▶ **TASK DETAILS**:
Copy the rows below word for word, keeping every one of them in its original order.

(Source records)
— Start —
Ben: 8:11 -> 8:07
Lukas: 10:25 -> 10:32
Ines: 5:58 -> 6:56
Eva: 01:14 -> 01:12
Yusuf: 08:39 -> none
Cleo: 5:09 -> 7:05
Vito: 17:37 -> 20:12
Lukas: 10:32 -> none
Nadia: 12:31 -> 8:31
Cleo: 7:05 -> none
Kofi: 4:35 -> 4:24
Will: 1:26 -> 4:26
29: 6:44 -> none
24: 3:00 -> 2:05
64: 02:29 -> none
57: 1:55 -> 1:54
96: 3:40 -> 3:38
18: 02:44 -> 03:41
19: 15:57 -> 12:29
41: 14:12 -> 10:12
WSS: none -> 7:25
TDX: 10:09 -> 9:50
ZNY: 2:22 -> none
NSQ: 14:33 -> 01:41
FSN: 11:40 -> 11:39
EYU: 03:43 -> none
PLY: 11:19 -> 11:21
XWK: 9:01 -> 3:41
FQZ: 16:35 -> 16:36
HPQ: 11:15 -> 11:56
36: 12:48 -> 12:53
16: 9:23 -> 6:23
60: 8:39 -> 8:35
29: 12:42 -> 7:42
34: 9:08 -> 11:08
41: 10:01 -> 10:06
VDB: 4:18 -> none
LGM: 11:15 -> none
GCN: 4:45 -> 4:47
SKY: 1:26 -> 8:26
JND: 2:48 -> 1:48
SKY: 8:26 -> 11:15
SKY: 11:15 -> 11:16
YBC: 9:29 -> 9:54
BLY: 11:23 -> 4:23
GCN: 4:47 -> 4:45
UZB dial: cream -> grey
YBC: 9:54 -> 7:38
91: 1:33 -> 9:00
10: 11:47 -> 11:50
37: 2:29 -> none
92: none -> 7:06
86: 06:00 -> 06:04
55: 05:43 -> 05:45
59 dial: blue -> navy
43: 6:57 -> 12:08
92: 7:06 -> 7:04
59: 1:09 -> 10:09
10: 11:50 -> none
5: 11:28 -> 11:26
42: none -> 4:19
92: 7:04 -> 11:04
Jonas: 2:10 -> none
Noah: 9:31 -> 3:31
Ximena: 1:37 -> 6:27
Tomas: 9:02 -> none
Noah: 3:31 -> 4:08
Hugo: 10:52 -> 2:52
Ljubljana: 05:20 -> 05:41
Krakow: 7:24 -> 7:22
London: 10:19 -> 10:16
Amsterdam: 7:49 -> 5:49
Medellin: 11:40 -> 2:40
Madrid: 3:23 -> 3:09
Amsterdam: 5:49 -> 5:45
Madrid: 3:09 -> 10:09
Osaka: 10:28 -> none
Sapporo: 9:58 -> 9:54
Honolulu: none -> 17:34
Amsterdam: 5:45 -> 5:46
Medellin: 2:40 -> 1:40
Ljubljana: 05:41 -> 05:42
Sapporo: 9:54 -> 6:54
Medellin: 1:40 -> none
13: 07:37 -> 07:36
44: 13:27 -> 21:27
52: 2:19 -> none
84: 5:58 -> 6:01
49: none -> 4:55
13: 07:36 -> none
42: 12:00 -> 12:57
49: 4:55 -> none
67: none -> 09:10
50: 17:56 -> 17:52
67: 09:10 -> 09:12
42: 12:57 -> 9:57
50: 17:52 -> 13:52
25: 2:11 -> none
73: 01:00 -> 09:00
— End —
▶ **TASK OUTPUT**:
Ben: 8:11 -> 8:07
Lukas: 10:25 -> 10:32
Ines: 5:58 -> 6:56
Eva: 01:14 -> 01:12
Yusuf: 08:39 -> none
Cleo: 5:09 -> 7:05
Vito: 17:37 -> 20:12
Lukas: 10:32 -> none
Nadia: 12:31 -> 8:31
Cleo: 7:05 -> none
Kofi: 4:35 -> 4:24
Will: 1:26 -> 4:26
29: 6:44 -> none
24: 3:00 -> 2:05
64: 02:29 -> none
57: 1:55 -> 1:54
96: 3:40 -> 3:38
18: 02:44 -> 03:41
19: 15:57 -> 12:29
41: 14:12 -> 10:12
WSS: none -> 7:25
TDX: 10:09 -> 9:50
ZNY: 2:22 -> none
NSQ: 14:33 -> 01:41
FSN: 11:40 -> 11:39
EYU: 03:43 -> none
PLY: 11:19 -> 11:21
XWK: 9:01 -> 3:41
FQZ: 16:35 -> 16:36
HPQ: 11:15 -> 11:56
36: 12:48 -> 12:53
16: 9:23 -> 6:23
60: 8:39 -> 8:35
29: 12:42 -> 7:42
34: 9:08 -> 11:08
41: 10:01 -> 10:06
VDB: 4:18 -> none
LGM: 11:15 -> none
GCN: 4:45 -> 4:47
SKY: 1:26 -> 8:26
JND: 2:48 -> 1:48
SKY: 8:26 -> 11:15
SKY: 11:15 -> 11:16
YBC: 9:29 -> 9:54
BLY: 11:23 -> 4:23
GCN: 4:47 -> 4:45
UZB dial: cream -> grey
YBC: 9:54 -> 7:38
91: 1:33 -> 9:00
10: 11:47 -> 11:50
37: 2:29 -> none
92: none -> 7:06
86: 06:00 -> 06:04
55: 05:43 -> 05:45
59 dial: blue -> navy
43: 6:57 -> 12:08
92: 7:06 -> 7:04
59: 1:09 -> 10:09
10: 11:50 -> none
5: 11:28 -> 11:26
42: none -> 4:19
92: 7:04 -> 11:04
Jonas: 2:10 -> none
Noah: 9:31 -> 3:31
Ximena: 1:37 -> 6:27
Tomas: 9:02 -> none
Noah: 3:31 -> 4:08
Hugo: 10:52 -> 2:52
Ljubljana: 05:20 -> 05:41
Krakow: 7:24 -> 7:22
London: 10:19 -> 10:16
Amsterdam: 7:49 -> 5:49
Medellin: 11:40 -> 2:40
Madrid: 3:23 -> 3:09
Amsterdam: 5:49 -> 5:45
Madrid: 3:09 -> 10:09
Osaka: 10:28 -> none
Sapporo: 9:58 -> 9:54
Honolulu: none -> 17:34
Amsterdam: 5:45 -> 5:46
Medellin: 2:40 -> 1:40
Ljubljana: 05:41 -> 05:42
Sapporo: 9:54 -> 6:54
Medellin: 1:40 -> none
13: 07:37 -> 07:36
44: 13:27 -> 21:27
52: 2:19 -> none
84: 5:58 -> 6:01
49: none -> 4:55
13: 07:36 -> none
42: 12:00 -> 12:57
49: 4:55 -> none
67: none -> 09:10
50: 17:56 -> 17:52
67: 09:10 -> 09:12
42: 12:57 -> 9:57
50: 17:52 -> 13:52
25: 2:11 -> none
73: 01:00 -> 09:00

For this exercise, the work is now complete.